● Activity: Wherever the string "vase" appears in the listing, copy that line.

● Data for this task:
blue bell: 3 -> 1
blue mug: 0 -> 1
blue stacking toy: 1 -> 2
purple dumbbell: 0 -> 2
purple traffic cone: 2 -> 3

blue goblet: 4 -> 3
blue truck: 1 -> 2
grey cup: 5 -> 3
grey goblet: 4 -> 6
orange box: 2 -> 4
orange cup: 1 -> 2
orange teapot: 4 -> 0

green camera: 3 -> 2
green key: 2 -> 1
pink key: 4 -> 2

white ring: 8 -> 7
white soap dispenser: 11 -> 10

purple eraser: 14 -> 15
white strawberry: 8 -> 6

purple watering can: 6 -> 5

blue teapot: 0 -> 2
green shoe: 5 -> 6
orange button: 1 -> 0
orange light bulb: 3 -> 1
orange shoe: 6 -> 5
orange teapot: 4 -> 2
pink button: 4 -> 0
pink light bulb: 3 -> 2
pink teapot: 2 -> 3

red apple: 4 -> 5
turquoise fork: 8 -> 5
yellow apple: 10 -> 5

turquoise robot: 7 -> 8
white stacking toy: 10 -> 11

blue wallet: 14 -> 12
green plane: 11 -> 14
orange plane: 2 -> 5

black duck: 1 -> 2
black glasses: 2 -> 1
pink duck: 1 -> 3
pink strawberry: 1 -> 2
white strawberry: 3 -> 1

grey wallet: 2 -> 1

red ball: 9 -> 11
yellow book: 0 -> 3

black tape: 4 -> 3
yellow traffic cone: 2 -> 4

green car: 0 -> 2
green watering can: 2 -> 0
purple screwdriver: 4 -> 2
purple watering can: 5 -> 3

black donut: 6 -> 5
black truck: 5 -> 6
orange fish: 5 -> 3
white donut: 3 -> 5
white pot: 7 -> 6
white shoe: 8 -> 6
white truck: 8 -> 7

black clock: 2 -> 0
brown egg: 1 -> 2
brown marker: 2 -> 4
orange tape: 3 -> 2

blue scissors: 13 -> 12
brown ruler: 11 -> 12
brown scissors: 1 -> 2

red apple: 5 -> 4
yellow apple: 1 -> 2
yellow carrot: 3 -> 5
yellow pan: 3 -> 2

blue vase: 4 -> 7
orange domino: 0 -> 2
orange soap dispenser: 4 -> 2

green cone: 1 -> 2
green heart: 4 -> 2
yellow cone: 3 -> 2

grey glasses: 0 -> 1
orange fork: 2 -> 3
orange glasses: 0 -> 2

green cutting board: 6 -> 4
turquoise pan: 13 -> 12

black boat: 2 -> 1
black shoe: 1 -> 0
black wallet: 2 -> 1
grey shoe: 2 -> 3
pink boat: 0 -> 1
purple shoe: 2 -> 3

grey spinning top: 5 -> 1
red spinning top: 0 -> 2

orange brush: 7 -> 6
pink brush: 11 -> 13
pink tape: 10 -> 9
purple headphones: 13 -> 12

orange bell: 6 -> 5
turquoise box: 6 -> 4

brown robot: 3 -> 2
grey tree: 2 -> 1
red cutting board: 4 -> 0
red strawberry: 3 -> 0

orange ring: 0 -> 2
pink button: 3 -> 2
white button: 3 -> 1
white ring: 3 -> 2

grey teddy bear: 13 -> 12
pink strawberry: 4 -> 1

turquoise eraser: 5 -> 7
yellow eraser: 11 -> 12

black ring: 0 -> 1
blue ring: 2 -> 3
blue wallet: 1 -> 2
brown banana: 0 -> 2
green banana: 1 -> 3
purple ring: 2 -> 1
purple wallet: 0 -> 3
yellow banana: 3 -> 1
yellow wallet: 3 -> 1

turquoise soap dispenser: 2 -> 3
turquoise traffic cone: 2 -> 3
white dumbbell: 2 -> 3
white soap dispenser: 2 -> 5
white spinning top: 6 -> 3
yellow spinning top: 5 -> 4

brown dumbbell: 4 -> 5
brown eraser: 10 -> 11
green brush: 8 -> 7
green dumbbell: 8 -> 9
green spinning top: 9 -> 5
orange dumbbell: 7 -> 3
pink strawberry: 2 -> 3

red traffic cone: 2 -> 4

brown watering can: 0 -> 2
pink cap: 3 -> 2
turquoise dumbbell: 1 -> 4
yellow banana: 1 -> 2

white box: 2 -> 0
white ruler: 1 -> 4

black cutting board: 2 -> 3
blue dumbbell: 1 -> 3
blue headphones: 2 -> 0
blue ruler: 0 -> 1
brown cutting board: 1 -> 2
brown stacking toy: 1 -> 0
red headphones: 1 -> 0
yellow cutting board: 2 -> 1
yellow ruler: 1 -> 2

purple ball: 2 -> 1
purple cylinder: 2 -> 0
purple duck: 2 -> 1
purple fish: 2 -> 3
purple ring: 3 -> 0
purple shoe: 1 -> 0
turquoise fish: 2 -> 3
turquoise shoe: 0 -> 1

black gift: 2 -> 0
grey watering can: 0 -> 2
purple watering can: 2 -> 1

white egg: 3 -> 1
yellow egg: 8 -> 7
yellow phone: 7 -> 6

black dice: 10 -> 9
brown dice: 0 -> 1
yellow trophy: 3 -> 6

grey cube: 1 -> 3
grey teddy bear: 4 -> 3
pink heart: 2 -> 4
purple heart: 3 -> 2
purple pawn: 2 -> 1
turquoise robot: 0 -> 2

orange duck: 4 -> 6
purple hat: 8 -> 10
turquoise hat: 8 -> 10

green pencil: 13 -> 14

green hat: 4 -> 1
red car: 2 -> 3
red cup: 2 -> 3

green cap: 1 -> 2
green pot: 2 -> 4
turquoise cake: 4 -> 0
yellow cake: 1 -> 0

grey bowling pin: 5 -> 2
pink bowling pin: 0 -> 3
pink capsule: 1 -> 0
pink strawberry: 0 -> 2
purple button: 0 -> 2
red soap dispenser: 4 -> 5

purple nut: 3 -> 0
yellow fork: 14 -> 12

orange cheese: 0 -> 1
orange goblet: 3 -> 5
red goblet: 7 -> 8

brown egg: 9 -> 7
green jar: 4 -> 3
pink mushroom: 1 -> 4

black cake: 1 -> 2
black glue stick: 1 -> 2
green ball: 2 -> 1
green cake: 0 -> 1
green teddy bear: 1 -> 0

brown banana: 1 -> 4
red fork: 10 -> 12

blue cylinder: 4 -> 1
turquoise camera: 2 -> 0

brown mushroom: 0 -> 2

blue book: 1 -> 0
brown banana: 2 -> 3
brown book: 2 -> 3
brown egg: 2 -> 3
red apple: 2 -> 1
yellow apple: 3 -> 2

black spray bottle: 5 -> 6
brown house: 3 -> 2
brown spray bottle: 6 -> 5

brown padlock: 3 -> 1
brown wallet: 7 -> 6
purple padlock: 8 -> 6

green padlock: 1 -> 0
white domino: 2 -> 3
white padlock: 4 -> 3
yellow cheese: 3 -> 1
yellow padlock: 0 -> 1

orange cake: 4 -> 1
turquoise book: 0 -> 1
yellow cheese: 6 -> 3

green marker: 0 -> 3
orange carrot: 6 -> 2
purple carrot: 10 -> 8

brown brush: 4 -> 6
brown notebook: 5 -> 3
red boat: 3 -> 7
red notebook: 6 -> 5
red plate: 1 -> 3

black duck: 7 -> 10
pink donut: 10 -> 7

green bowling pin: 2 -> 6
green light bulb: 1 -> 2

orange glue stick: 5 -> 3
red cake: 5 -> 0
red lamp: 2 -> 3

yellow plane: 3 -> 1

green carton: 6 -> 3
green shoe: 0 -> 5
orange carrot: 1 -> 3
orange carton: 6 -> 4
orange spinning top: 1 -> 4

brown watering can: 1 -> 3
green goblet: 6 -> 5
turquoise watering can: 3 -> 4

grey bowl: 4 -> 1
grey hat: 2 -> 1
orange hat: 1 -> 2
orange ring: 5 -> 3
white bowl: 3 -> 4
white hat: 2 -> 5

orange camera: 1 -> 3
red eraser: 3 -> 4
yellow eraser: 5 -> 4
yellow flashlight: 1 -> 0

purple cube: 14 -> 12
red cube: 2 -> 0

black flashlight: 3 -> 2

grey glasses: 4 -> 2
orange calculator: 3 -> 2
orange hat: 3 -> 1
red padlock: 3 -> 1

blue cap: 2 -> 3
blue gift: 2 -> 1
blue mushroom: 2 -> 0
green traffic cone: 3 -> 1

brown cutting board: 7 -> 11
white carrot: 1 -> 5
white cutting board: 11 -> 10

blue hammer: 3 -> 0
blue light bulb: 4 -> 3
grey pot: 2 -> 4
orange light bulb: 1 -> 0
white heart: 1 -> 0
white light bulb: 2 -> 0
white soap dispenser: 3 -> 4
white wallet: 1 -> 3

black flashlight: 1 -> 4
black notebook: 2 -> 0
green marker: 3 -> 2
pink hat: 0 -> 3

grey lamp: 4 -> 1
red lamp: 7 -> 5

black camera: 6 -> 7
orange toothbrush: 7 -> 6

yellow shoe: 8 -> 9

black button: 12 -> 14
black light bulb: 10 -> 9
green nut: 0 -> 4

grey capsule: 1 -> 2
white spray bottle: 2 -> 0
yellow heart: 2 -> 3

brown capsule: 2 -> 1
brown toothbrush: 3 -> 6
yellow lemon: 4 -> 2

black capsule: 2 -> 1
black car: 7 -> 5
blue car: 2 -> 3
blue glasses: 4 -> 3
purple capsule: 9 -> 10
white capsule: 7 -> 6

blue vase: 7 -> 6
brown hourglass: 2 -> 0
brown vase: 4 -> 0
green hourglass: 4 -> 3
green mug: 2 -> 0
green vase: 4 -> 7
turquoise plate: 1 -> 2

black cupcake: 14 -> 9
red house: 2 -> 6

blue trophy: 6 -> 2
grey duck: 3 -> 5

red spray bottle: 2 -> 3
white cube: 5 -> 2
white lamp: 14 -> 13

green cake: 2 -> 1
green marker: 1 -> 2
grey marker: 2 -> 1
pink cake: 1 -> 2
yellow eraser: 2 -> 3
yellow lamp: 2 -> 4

● Solution for this exercise:
blue vase: 4 -> 7
blue vase: 7 -> 6
brown vase: 4 -> 0
green vase: 4 -> 7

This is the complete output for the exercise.